### TASK INPUTS

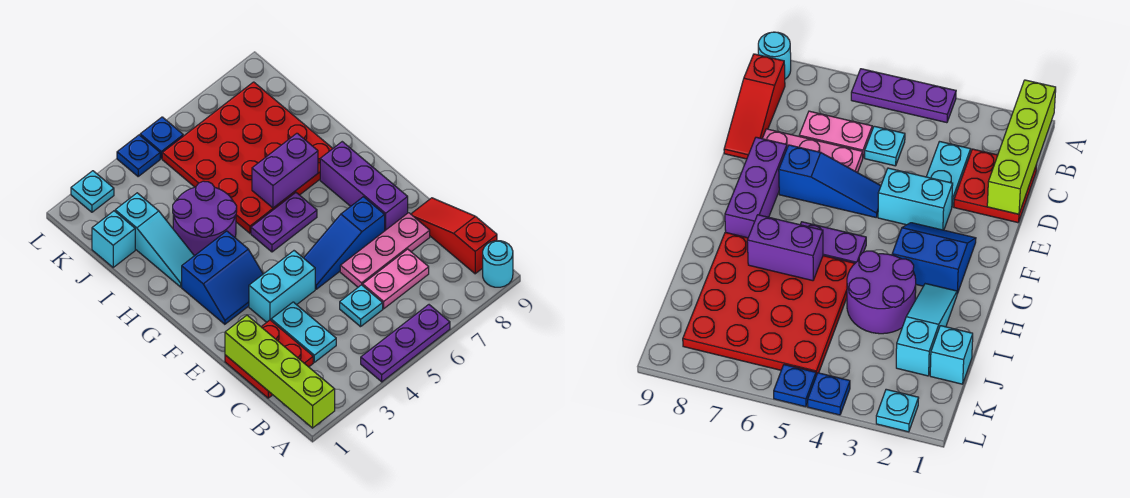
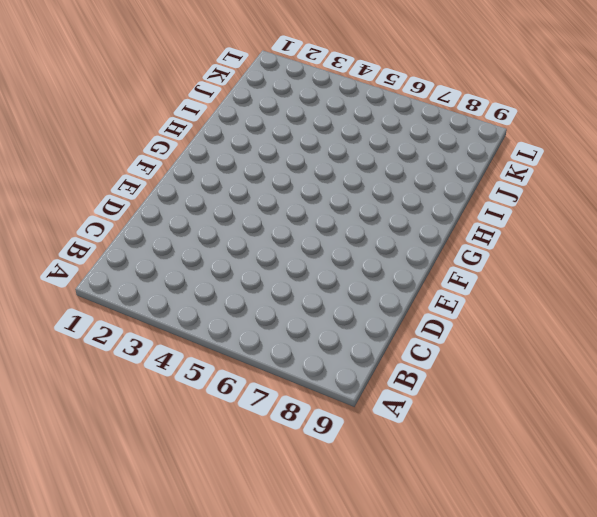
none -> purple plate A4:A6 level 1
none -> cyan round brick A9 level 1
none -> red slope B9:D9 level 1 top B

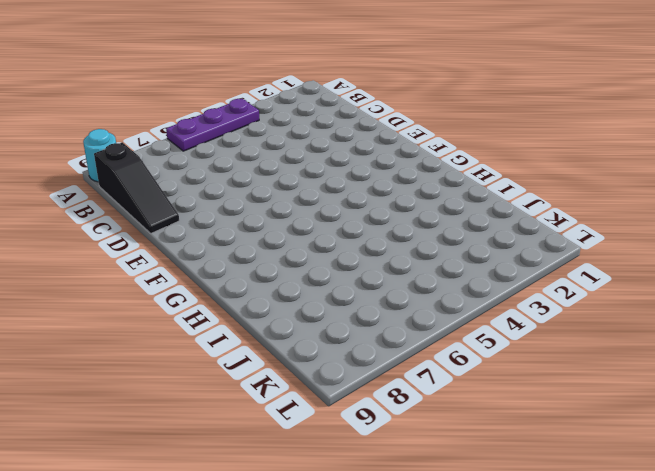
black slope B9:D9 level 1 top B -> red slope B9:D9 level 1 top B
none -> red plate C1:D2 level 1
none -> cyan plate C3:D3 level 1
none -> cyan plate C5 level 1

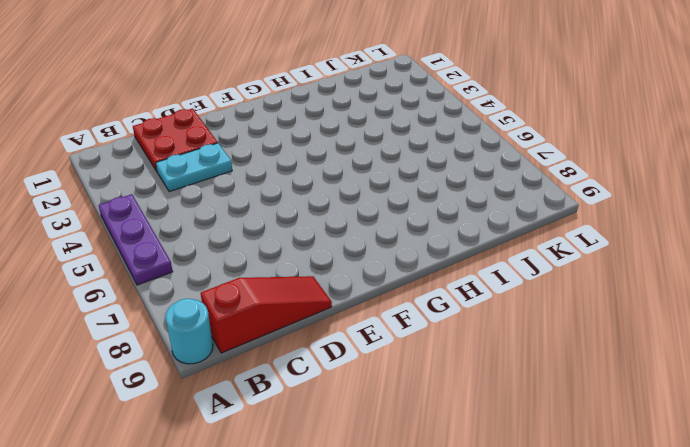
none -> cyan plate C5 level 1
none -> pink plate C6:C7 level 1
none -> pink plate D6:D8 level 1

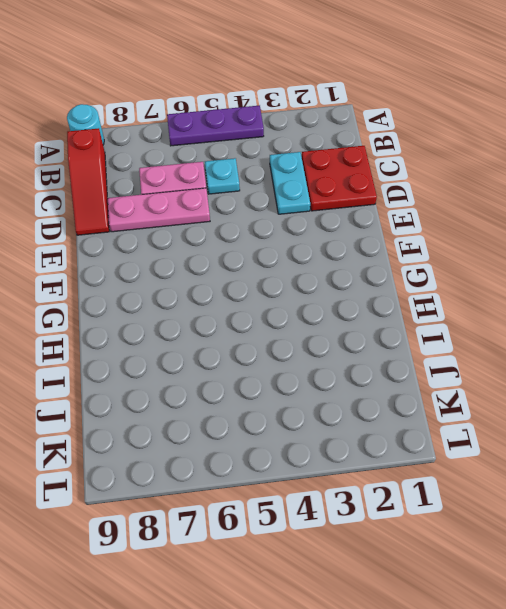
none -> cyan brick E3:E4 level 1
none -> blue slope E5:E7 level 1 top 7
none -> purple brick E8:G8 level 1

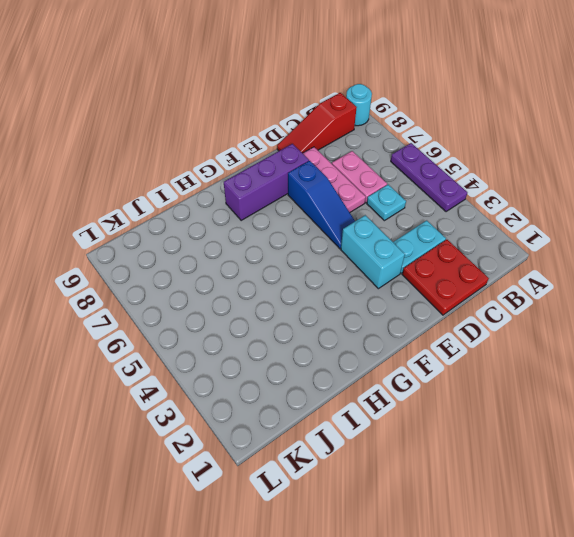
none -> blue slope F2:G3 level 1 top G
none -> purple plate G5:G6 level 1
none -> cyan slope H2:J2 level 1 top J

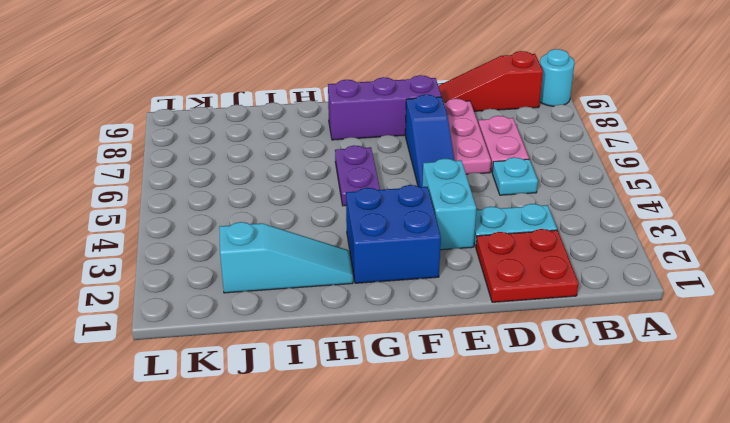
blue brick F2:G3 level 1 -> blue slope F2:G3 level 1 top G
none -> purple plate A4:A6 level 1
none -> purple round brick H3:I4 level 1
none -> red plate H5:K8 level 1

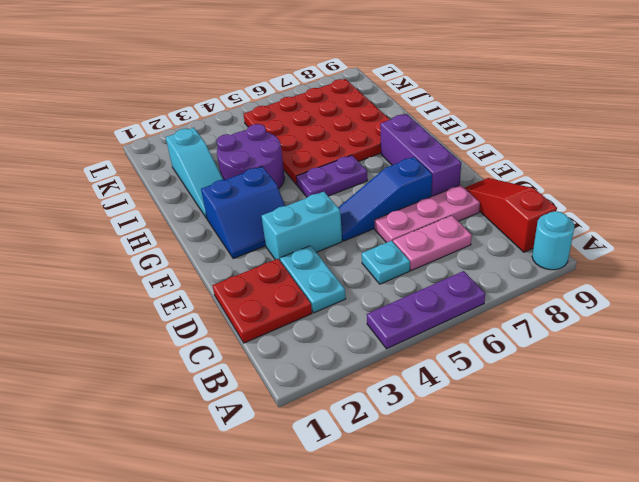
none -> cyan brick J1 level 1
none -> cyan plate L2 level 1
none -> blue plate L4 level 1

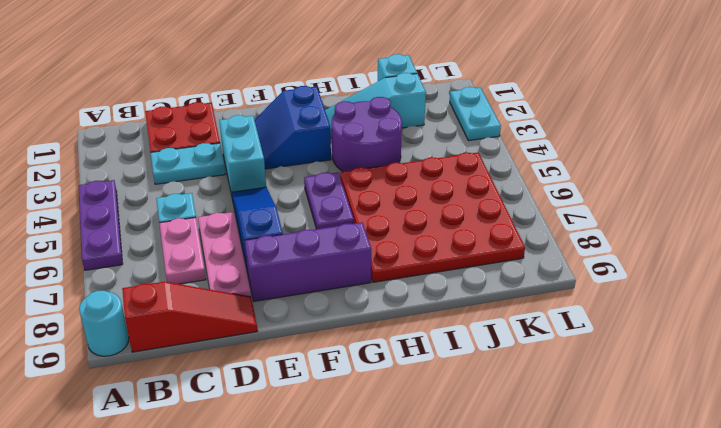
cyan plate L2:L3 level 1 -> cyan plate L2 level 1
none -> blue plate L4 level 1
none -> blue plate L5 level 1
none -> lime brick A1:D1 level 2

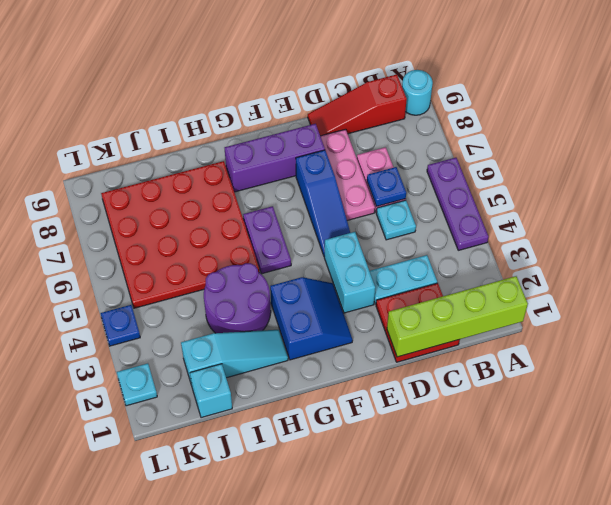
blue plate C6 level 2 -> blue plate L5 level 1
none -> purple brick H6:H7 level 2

######

> YOUR ASSIGNMENT: Quote the lines of the listing above that run from the line with "blue plate C6" through its last line, both included, and nothing else.

> SOLVED EXERCISE:
blue plate C6 level 2 -> blue plate L5 level 1
none -> purple brick H6:H7 level 2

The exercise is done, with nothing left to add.